### [EXERCISE GOAL]
Repeat verbatim, and only, the lines of the data below, beginning at the line that contains "turquoise car: 0 -> 1" and stopping after the line that contains "brown scissors: 5 -> 3".

-- EXTRACTED INFORMATION follows --

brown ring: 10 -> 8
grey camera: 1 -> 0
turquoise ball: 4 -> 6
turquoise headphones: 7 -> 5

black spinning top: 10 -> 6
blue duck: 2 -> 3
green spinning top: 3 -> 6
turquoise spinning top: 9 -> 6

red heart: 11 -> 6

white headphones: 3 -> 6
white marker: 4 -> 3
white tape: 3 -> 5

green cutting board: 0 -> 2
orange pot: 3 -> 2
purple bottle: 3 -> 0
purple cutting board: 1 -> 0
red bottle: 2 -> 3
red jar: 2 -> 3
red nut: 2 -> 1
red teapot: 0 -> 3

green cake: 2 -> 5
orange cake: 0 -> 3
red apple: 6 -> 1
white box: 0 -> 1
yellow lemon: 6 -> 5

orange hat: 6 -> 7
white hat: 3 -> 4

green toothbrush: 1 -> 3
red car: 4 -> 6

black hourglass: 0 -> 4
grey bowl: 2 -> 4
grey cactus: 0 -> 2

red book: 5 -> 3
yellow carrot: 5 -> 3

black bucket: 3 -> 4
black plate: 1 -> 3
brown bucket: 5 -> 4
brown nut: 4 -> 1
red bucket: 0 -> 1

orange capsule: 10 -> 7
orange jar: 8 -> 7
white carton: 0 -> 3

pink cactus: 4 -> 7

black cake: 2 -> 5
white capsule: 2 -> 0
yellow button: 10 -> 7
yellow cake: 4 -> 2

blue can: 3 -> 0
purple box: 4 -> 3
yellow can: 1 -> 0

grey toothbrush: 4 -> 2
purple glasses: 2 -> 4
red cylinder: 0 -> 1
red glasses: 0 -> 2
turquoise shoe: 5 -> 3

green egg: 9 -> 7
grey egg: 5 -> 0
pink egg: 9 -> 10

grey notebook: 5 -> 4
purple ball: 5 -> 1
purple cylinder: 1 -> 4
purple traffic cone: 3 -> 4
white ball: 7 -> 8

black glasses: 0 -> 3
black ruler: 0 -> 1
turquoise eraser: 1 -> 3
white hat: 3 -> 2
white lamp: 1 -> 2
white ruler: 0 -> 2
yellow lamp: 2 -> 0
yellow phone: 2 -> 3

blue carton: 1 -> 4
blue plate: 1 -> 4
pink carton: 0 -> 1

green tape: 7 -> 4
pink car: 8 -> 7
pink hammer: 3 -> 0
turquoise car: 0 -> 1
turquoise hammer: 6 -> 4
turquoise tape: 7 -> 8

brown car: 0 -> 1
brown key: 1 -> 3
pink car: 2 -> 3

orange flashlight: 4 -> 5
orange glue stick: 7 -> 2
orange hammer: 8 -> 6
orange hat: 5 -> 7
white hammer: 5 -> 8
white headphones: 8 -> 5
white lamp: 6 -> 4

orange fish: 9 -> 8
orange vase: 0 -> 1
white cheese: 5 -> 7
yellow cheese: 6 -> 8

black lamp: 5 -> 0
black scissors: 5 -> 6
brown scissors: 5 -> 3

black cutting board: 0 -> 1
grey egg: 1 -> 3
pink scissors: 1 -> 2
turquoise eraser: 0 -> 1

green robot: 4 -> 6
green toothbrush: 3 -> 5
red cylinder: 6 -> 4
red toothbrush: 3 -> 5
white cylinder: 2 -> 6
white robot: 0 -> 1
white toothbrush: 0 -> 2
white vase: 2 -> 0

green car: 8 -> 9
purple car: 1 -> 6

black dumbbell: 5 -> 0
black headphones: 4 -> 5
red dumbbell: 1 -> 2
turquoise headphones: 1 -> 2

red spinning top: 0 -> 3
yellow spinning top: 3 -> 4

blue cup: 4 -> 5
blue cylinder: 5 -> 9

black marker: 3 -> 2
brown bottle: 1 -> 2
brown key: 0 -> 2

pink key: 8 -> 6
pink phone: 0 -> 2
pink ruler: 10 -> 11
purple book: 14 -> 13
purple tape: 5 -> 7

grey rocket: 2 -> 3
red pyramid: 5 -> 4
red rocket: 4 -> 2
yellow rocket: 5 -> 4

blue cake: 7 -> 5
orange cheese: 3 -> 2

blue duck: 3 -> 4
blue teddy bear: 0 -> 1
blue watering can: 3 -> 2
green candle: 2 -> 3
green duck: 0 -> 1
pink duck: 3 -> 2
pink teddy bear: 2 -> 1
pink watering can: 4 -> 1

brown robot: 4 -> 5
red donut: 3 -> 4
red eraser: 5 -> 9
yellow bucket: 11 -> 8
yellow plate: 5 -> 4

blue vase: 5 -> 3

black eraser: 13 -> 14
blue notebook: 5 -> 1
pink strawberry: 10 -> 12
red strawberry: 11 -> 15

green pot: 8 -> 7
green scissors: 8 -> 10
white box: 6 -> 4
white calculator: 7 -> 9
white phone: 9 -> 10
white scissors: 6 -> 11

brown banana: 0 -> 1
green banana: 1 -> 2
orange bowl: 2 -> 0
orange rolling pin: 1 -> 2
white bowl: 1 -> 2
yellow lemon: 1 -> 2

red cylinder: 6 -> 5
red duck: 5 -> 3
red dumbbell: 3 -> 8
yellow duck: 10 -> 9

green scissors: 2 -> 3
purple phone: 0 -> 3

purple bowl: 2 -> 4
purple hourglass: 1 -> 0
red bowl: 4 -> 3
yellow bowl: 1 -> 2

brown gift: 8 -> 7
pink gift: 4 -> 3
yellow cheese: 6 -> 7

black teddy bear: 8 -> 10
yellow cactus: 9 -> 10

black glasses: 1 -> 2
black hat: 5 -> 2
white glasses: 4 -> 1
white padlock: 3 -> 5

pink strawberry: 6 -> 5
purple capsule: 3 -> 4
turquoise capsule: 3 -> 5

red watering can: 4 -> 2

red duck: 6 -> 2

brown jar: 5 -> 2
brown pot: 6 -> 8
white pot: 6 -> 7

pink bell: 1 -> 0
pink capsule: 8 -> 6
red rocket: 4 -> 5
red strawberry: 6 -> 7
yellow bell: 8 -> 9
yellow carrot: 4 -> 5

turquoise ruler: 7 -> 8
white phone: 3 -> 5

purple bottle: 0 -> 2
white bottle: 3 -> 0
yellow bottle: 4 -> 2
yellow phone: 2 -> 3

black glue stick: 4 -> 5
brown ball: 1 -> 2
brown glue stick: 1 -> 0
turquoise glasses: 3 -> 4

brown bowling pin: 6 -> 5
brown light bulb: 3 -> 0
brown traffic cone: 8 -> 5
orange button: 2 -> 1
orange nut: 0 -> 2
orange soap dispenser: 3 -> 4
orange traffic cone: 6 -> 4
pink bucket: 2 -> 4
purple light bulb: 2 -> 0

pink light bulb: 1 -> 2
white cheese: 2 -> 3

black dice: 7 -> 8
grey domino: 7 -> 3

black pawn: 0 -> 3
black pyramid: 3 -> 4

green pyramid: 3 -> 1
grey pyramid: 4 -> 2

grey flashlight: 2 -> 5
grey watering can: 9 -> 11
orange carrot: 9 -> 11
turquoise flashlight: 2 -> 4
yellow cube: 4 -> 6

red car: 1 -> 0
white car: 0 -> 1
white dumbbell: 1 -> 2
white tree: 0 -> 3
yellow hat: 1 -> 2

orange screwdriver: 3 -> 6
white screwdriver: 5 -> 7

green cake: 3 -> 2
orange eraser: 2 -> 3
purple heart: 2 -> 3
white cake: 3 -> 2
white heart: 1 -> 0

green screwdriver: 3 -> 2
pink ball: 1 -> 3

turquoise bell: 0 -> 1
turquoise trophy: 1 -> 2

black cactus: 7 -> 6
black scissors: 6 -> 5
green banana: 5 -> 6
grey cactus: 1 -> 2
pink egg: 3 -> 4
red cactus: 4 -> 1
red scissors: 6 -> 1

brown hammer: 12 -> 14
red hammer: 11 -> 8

-- EXTRACTED INFORMATION concluded --

### [OUTPUT FOR THIS TASK]
turquoise car: 0 -> 1
turquoise hammer: 6 -> 4
turquoise tape: 7 -> 8

brown car: 0 -> 1
brown key: 1 -> 3
pink car: 2 -> 3

orange flashlight: 4 -> 5
orange glue stick: 7 -> 2
orange hammer: 8 -> 6
orange hat: 5 -> 7
white hammer: 5 -> 8
white headphones: 8 -> 5
white lamp: 6 -> 4

orange fish: 9 -> 8
orange vase: 0 -> 1
white cheese: 5 -> 7
yellow cheese: 6 -> 8

black lamp: 5 -> 0
black scissors: 5 -> 6
brown scissors: 5 -> 3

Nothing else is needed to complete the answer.